Goal of the exercise
Starting at the line that holds "white brick D1:E2" and stopping at the line that holds "pink round brick", restate the records below word for word, with both of those lines included.

[Object transformation records]
[Start of Attachment]
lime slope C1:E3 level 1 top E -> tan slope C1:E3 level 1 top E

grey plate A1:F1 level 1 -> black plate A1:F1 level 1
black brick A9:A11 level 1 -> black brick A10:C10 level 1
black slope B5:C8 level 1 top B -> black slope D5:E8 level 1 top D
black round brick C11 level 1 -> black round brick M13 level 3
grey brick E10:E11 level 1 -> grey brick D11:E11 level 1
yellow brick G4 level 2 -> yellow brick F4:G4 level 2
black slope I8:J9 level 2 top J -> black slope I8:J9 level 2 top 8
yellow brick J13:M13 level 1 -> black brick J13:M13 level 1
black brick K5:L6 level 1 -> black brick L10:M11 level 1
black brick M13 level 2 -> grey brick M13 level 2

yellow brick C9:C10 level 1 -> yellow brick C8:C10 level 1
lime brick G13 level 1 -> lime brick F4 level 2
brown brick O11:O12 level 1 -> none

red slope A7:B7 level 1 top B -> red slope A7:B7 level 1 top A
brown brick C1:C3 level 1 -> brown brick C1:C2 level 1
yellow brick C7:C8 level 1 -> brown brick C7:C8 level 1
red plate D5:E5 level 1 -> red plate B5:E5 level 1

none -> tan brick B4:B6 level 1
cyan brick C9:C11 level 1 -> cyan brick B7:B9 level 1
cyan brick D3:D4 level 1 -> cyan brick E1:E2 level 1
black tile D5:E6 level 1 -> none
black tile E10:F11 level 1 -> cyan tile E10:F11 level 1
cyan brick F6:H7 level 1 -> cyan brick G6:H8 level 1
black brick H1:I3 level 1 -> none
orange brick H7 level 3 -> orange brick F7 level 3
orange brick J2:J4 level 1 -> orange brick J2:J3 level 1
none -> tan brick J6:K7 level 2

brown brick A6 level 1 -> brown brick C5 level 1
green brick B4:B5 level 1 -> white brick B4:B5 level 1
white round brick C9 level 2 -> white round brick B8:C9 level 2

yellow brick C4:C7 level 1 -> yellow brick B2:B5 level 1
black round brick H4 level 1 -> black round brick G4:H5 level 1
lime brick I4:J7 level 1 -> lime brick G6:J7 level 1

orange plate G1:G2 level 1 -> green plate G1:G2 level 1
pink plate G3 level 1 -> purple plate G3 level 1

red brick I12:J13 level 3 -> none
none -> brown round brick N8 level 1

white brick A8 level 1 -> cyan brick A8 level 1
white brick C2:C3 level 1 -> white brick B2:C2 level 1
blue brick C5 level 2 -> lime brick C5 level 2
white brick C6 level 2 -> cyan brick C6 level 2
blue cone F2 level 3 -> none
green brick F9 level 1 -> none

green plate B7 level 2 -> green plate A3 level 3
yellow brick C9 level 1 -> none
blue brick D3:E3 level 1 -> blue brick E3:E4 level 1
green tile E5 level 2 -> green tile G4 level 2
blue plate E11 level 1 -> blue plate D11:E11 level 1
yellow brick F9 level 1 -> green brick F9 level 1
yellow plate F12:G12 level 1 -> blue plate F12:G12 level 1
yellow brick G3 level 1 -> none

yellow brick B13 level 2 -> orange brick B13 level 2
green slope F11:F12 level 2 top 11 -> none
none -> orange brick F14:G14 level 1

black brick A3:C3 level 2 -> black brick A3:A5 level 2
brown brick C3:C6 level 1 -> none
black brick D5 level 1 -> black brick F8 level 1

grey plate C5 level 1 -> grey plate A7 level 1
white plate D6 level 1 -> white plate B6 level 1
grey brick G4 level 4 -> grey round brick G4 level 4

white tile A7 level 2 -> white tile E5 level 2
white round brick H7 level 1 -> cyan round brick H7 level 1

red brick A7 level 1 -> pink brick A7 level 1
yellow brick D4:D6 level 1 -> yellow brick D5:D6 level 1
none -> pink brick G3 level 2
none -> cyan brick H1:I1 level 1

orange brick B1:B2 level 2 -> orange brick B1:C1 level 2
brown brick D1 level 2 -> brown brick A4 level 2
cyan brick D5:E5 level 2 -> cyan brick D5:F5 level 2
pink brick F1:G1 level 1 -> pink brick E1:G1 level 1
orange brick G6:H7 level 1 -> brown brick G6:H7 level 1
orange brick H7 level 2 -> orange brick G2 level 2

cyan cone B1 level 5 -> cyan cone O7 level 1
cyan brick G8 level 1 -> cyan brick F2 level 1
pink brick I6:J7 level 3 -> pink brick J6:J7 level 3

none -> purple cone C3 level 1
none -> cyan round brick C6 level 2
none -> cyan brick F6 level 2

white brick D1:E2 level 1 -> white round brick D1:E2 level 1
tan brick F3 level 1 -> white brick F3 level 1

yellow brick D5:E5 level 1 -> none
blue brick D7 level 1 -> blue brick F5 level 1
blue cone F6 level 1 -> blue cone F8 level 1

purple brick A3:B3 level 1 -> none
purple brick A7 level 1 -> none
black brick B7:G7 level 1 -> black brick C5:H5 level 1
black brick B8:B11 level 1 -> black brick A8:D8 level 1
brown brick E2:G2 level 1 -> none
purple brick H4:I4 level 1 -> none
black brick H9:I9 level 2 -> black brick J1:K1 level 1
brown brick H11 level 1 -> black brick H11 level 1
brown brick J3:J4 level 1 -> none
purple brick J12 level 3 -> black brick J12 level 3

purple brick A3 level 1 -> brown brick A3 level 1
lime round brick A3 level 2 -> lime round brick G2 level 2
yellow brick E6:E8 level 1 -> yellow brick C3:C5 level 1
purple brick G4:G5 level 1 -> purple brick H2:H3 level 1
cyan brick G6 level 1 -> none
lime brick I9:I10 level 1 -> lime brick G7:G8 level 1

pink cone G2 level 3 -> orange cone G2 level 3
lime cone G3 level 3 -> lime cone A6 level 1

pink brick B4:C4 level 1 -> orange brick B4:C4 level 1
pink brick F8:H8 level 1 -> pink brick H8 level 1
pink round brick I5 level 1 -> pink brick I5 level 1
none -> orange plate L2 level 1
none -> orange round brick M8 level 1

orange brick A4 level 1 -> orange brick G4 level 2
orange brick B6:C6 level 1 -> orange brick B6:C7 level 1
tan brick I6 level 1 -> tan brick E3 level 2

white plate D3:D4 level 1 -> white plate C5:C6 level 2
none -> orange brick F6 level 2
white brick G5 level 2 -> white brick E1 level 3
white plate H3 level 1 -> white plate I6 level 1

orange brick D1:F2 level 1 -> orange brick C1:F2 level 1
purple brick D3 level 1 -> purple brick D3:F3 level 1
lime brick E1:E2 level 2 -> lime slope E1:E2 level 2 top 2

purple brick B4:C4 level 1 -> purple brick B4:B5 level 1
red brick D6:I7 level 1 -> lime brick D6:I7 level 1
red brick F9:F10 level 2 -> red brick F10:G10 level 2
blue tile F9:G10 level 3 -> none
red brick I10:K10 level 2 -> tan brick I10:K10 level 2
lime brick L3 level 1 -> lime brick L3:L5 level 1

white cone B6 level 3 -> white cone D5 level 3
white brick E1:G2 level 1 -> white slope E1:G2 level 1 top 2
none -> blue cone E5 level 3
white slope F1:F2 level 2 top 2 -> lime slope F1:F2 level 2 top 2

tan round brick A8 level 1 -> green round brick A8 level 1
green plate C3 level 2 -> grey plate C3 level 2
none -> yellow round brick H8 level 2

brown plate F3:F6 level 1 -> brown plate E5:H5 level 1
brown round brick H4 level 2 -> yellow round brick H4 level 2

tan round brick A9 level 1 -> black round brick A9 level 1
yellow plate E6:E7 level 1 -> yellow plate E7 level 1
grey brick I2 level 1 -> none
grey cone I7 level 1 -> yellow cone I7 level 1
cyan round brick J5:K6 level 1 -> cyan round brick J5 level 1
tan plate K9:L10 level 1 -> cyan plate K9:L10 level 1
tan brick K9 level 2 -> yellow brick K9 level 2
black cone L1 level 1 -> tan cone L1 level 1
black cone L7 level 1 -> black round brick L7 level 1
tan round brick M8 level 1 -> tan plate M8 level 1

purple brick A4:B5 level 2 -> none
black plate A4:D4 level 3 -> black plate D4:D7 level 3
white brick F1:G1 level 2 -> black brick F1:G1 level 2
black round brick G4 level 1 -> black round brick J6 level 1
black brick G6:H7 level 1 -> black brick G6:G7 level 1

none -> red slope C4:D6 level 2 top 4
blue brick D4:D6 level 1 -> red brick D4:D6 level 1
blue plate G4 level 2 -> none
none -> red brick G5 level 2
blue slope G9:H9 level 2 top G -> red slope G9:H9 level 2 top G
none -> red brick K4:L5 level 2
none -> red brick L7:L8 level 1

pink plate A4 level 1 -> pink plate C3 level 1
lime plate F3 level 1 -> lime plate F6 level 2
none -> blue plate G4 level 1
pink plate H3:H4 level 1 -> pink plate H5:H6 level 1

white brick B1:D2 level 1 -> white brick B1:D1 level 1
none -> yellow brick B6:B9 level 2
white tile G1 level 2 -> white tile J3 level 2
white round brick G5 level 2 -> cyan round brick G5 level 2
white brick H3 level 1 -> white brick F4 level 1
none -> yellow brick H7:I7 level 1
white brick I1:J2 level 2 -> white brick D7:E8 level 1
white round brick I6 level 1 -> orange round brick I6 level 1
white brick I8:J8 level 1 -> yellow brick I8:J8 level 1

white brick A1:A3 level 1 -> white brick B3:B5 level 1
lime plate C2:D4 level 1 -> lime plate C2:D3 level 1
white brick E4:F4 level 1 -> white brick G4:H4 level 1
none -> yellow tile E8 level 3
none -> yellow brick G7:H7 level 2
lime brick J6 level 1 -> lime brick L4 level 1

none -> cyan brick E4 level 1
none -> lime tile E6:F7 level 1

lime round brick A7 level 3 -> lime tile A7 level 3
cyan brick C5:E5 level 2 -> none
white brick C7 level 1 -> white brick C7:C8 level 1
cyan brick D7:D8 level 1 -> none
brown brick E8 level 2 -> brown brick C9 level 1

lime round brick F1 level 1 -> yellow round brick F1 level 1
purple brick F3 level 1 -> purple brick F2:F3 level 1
[End of Attachment]
Task answer
white brick D1:E2 level 1 -> white round brick D1:E2 level 1
tan brick F3 level 1 -> white brick F3 level 1

yellow brick D5:E5 level 1 -> none
blue brick D7 level 1 -> blue brick F5 level 1
blue cone F6 level 1 -> blue cone F8 level 1

purple brick A3:B3 level 1 -> none
purple brick A7 level 1 -> none
black brick B7:G7 level 1 -> black brick C5:H5 level 1
black brick B8:B11 level 1 -> black brick A8:D8 level 1
brown brick E2:G2 level 1 -> none
purple brick H4:I4 level 1 -> none
black brick H9:I9 level 2 -> black brick J1:K1 level 1
brown brick H11 level 1 -> black brick H11 level 1
brown brick J3:J4 level 1 -> none
purple brick J12 level 3 -> black brick J12 level 3

purple brick A3 level 1 -> brown brick A3 level 1
lime round brick A3 level 2 -> lime round brick G2 level 2
yellow brick E6:E8 level 1 -> yellow brick C3:C5 level 1
purple brick G4:G5 level 1 -> purple brick H2:H3 level 1
cyan brick G6 level 1 -> none
lime brick I9:I10 level 1 -> lime brick G7:G8 level 1

pink cone G2 level 3 -> orange cone G2 level 3
lime cone G3 level 3 -> lime cone A6 level 1

pink brick B4:C4 level 1 -> orange brick B4:C4 level 1
pink brick F8:H8 level 1 -> pink brick H8 level 1
pink round brick I5 level 1 -> pink brick I5 level 1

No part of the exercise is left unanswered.